**** Given records ****

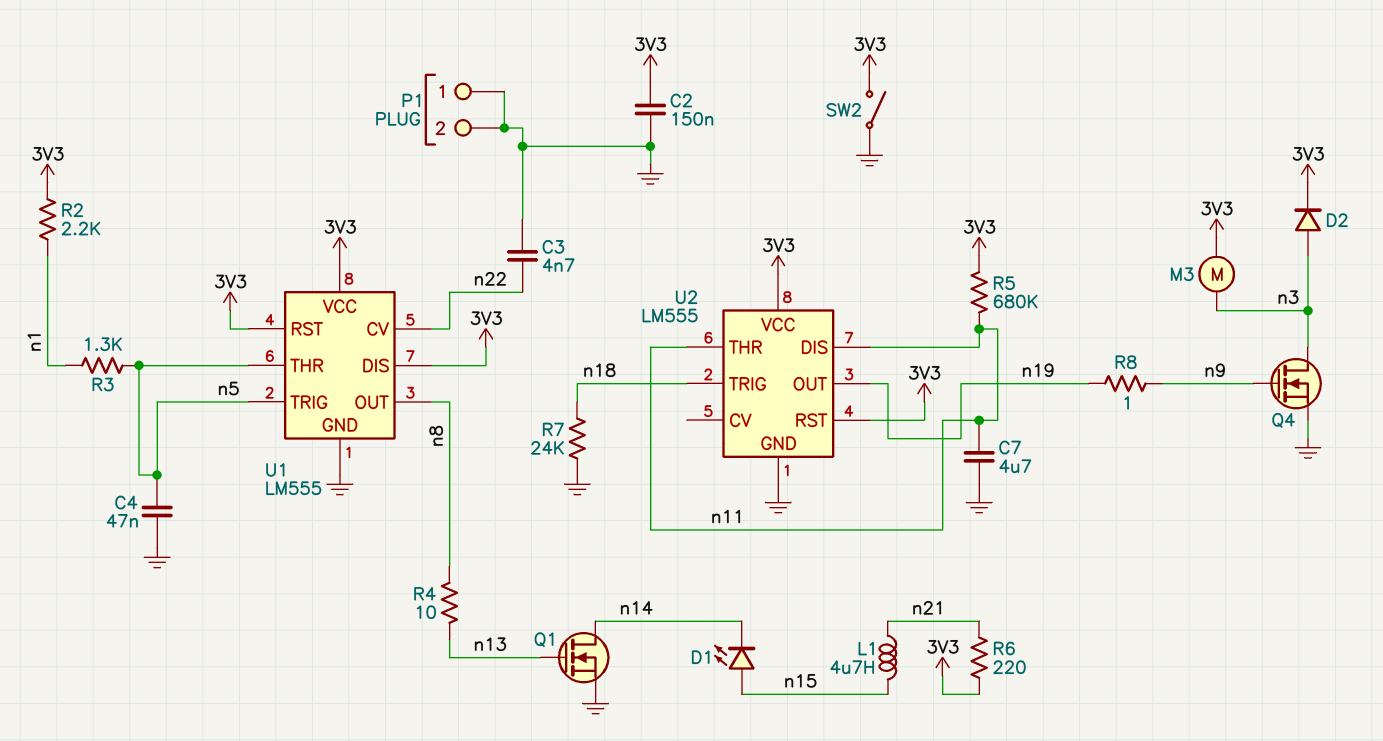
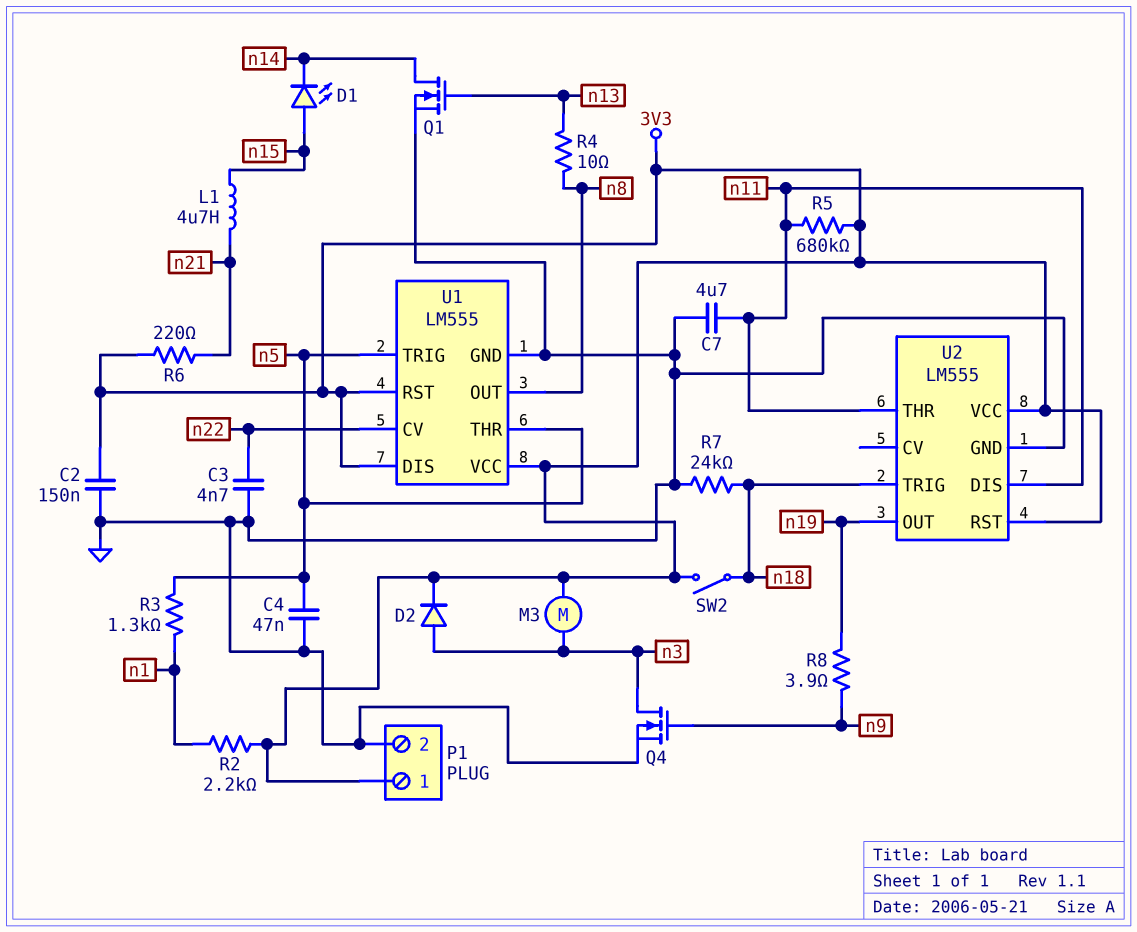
P1 pin 1: GND -> 3V3
R8: 1 (n9, n19) -> 3.9 (n9, n19)
SW2: switch (3V3, GND) -> switch (3V3, n18)

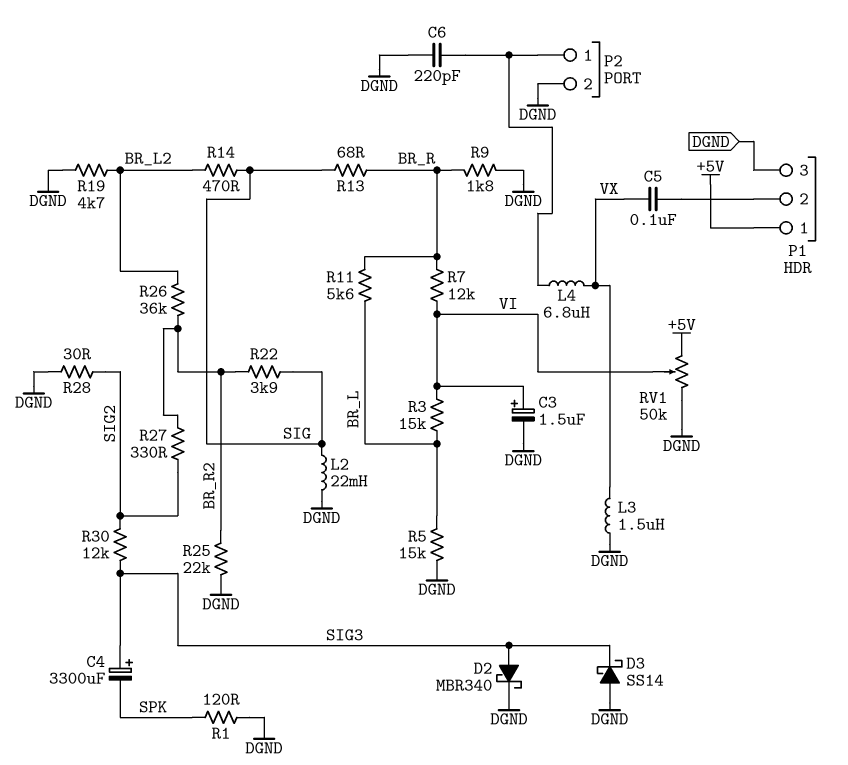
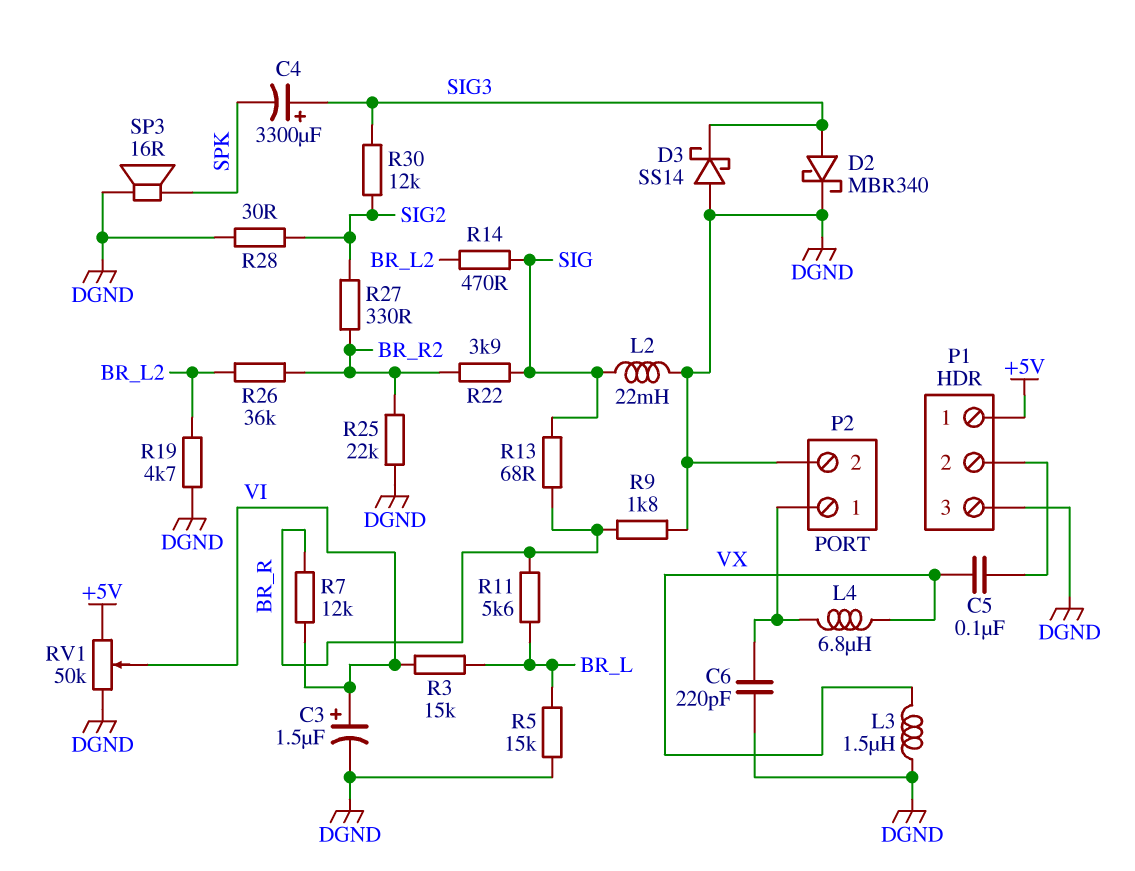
R1: 120 (DGND, SPK) -> none
SP3: none -> speaker 16R (DGND, SPK)

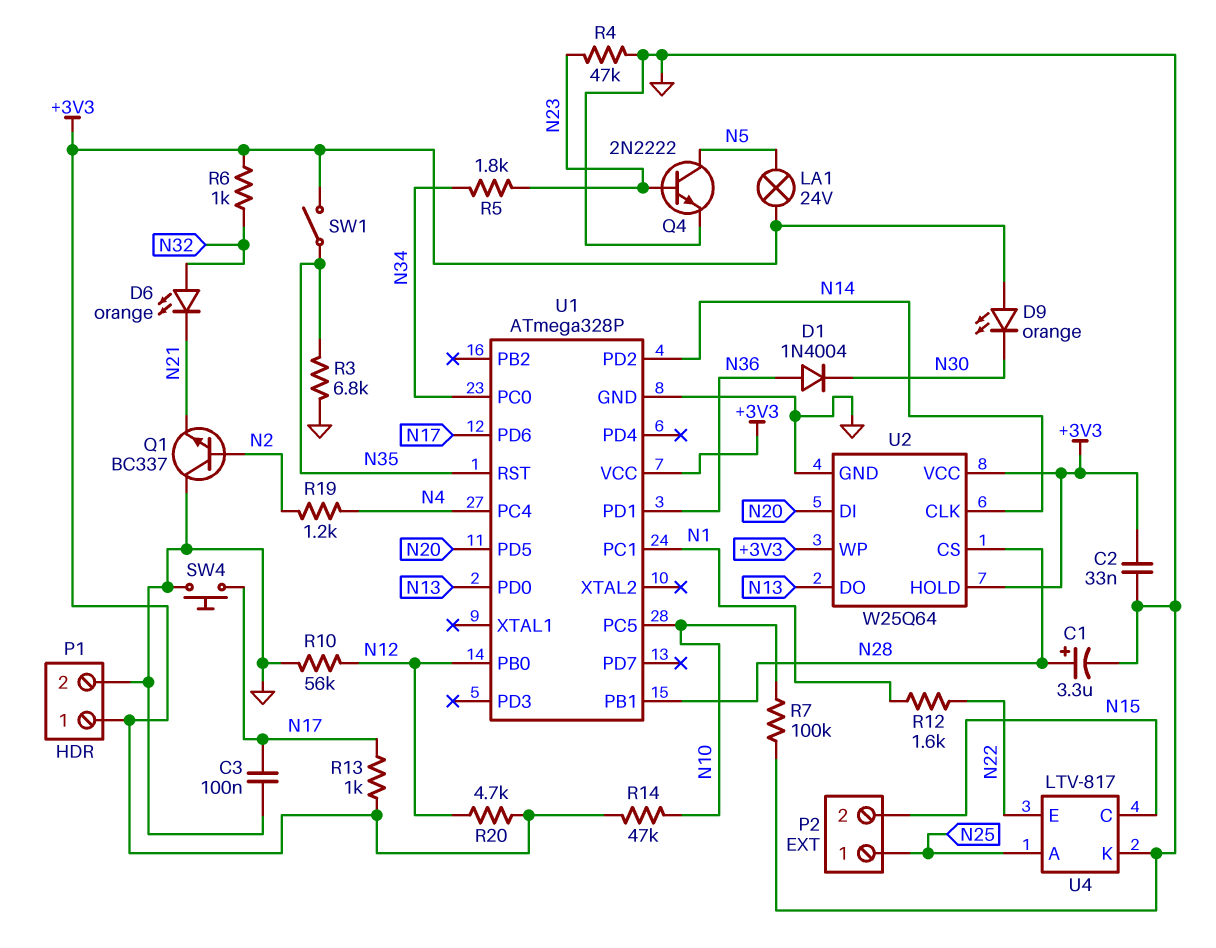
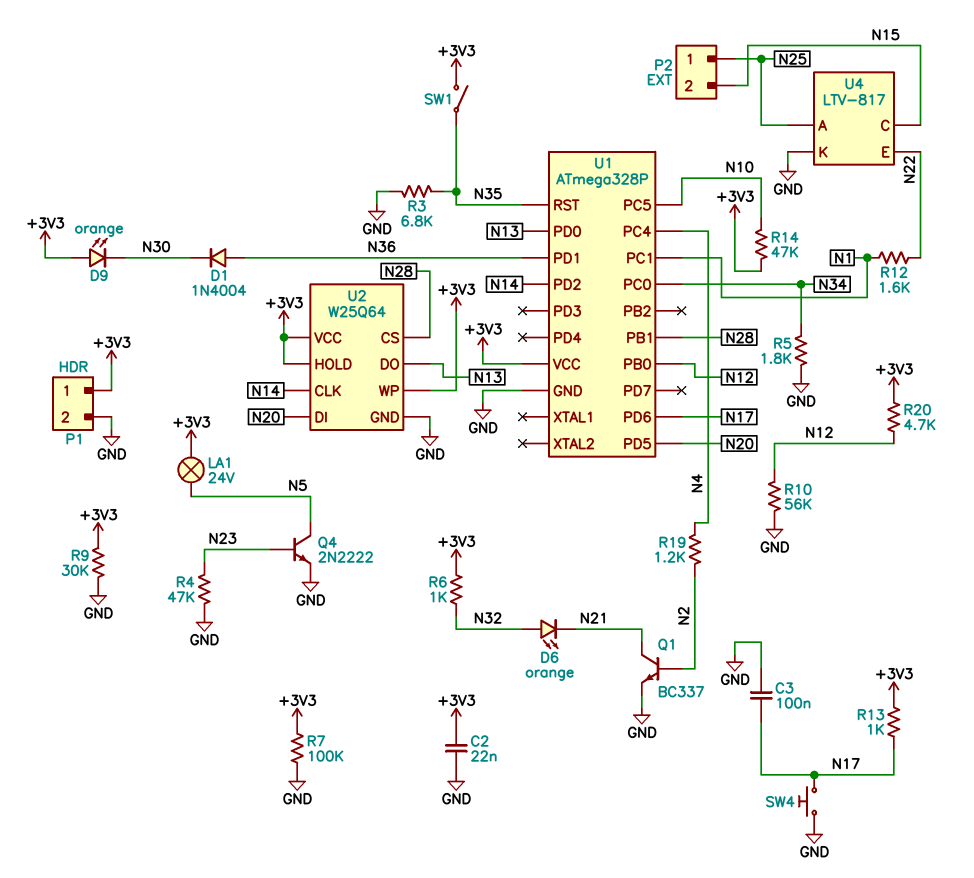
C1: 3.3uF (plus N28, minus GND) -> none
C2: 33nF (+3V3, GND) -> 22nF (+3V3, GND)
Q1: NPN BC337 (B N2, C GND, E N21) -> NPN BC337 (B N2, C N21, E GND)
R5: 1.8k (N23, N34) -> 1.8k (GND, N34)
R7: 100k (GND, N10) -> 100k (+3V3, GND)
R9: none -> 30k (+3V3, GND)

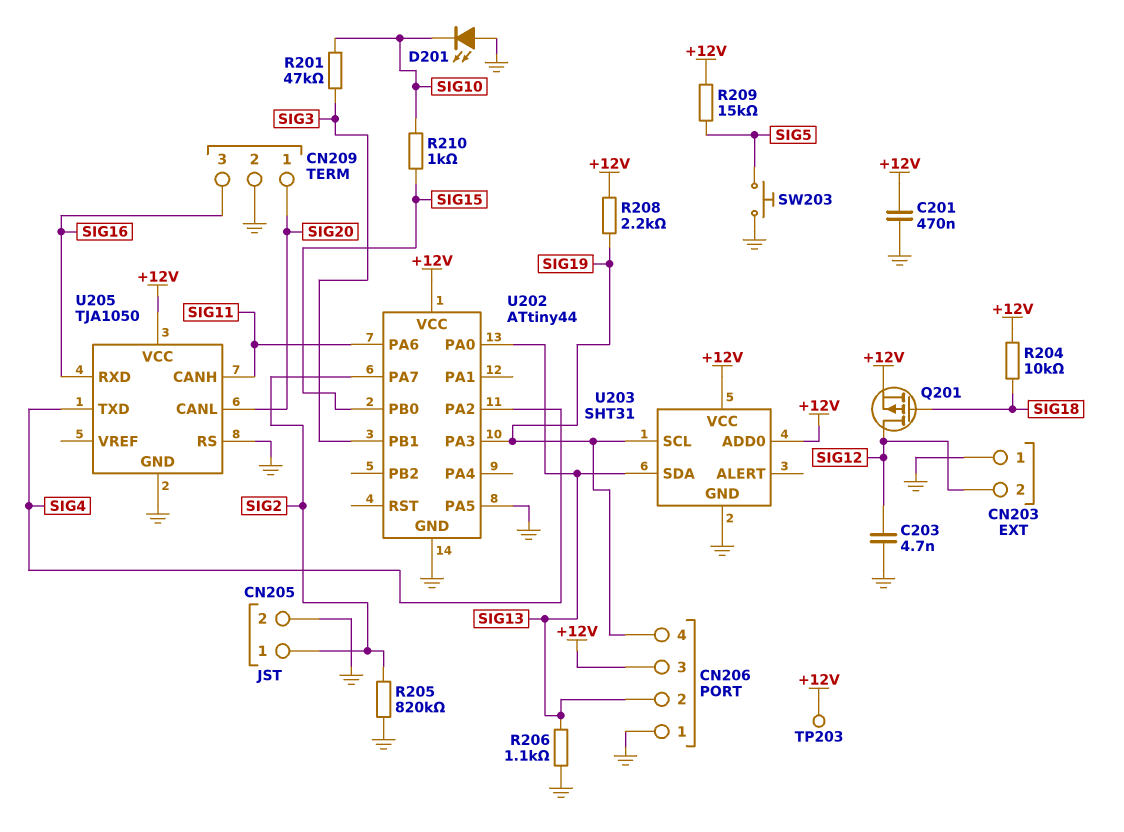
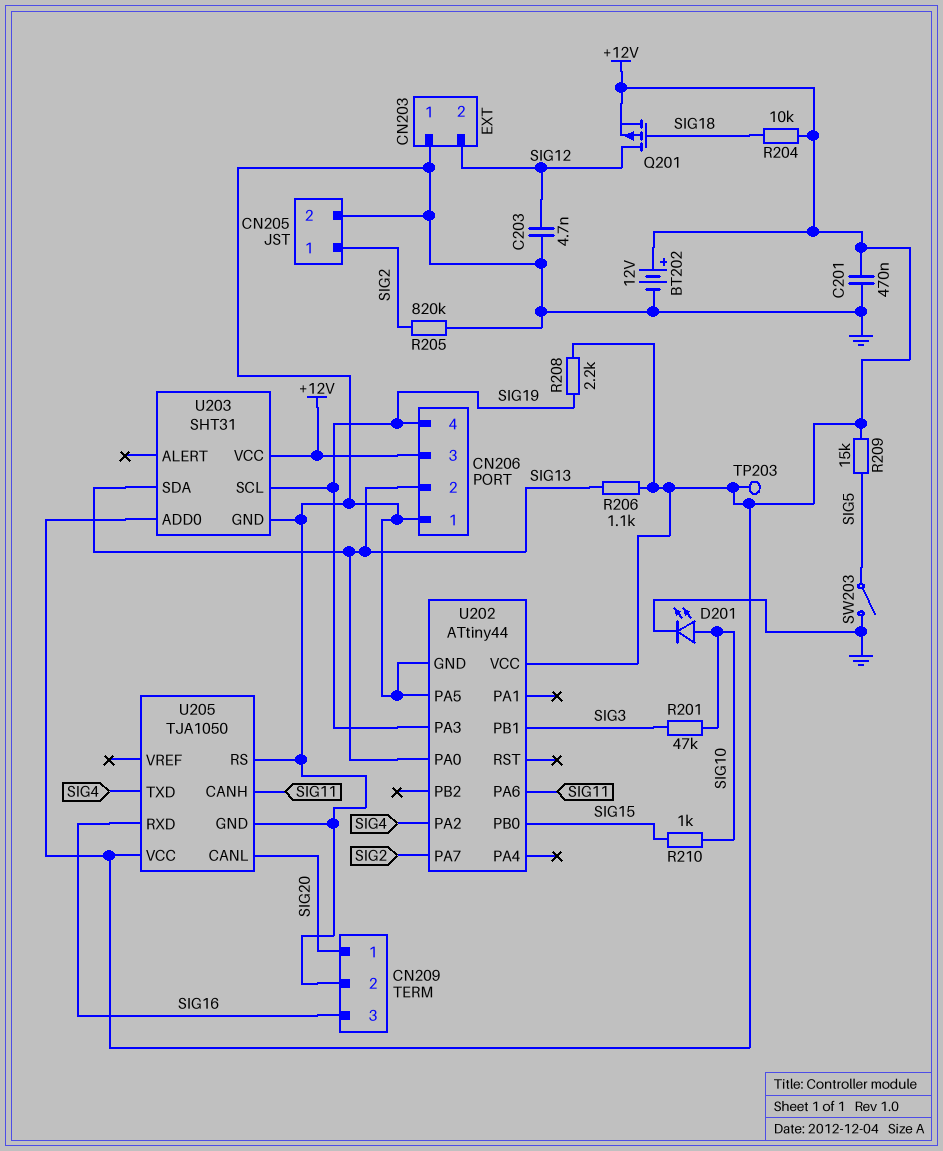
BT202: none -> 12V (plus +12V, minus GND)
D201: LED (A GND, K SIG10) -> LED (A SIG10, K GND)
R206: 1.1k (GND, SIG13) -> 1.1k (+12V, SIG13)
SW203: button (GND, SIG5) -> switch (GND, SIG5)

****

• _What you will do_
Repeat the entries word for word and skip the pictures.

• _Solution_
P1 pin 1: GND -> 3V3
R8: 1 (n9, n19) -> 3.9 (n9, n19)
SW2: switch (3V3, GND) -> switch (3V3, n18)

R1: 120 (DGND, SPK) -> none
SP3: none -> speaker 16R (DGND, SPK)

C1: 3.3uF (plus N28, minus GND) -> none
C2: 33nF (+3V3, GND) -> 22nF (+3V3, GND)
Q1: NPN BC337 (B N2, C GND, E N21) -> NPN BC337 (B N2, C N21, E GND)
R5: 1.8k (N23, N34) -> 1.8k (GND, N34)
R7: 100k (GND, N10) -> 100k (+3V3, GND)
R9: none -> 30k (+3V3, GND)

BT202: none -> 12V (plus +12V, minus GND)
D201: LED (A GND, K SIG10) -> LED (A SIG10, K GND)
R206: 1.1k (GND, SIG13) -> 1.1k (+12V, SIG13)
SW203: button (GND, SIG5) -> switch (GND, SIG5)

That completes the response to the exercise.